[Start Records to process]

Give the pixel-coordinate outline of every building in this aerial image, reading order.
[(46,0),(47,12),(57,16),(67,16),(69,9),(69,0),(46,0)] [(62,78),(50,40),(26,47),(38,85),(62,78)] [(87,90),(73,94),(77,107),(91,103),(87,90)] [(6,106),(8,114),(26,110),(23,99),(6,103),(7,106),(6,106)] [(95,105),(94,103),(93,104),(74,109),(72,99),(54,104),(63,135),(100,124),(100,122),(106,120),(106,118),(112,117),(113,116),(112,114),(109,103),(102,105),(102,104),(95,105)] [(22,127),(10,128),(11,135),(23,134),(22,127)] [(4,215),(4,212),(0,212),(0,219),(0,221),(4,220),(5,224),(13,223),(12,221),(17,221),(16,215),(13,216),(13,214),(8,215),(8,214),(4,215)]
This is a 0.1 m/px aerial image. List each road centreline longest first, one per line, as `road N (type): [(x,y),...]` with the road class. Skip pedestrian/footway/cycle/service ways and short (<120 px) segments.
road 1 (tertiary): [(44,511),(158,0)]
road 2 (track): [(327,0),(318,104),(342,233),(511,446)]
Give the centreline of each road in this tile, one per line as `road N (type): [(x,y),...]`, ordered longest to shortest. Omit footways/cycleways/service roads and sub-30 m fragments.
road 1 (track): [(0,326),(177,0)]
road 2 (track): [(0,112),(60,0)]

[End Records to process]

Copy all of the material above word for word, keeping every line as it appears.

» Exercise output:
Give the pixel-coordinate outline of every building in this aerial image, reading order.
[(46,0),(47,12),(57,16),(67,16),(69,9),(69,0),(46,0)] [(62,78),(50,40),(26,47),(38,85),(62,78)] [(87,90),(73,94),(77,107),(91,103),(87,90)] [(6,106),(8,114),(26,110),(23,99),(6,103),(7,106),(6,106)] [(95,105),(94,103),(93,104),(74,109),(72,99),(54,104),(63,135),(100,124),(100,122),(106,120),(106,118),(112,117),(113,116),(112,114),(109,103),(102,105),(102,104),(95,105)] [(22,127),(10,128),(11,135),(23,134),(22,127)] [(4,215),(4,212),(0,212),(0,219),(0,221),(4,220),(5,224),(13,223),(12,221),(17,221),(16,215),(13,216),(13,214),(8,215),(8,214),(4,215)]
This is a 0.1 m/px aerial image. List each road centreline longest first, one per line, as `road N (type): [(x,y),...]` with the road class. Skip pedestrian/footway/cycle/service ways and short (<120 px) segments.
road 1 (tertiary): [(44,511),(158,0)]
road 2 (track): [(327,0),(318,104),(342,233),(511,446)]
Give the centreline of each road in this tile, one per line as `road N (type): [(x,y),...]`, ordered longest to shortest. Omit footways/cycleways/service roads and sub-30 m fragments.
road 1 (track): [(0,326),(177,0)]
road 2 (track): [(0,112),(60,0)]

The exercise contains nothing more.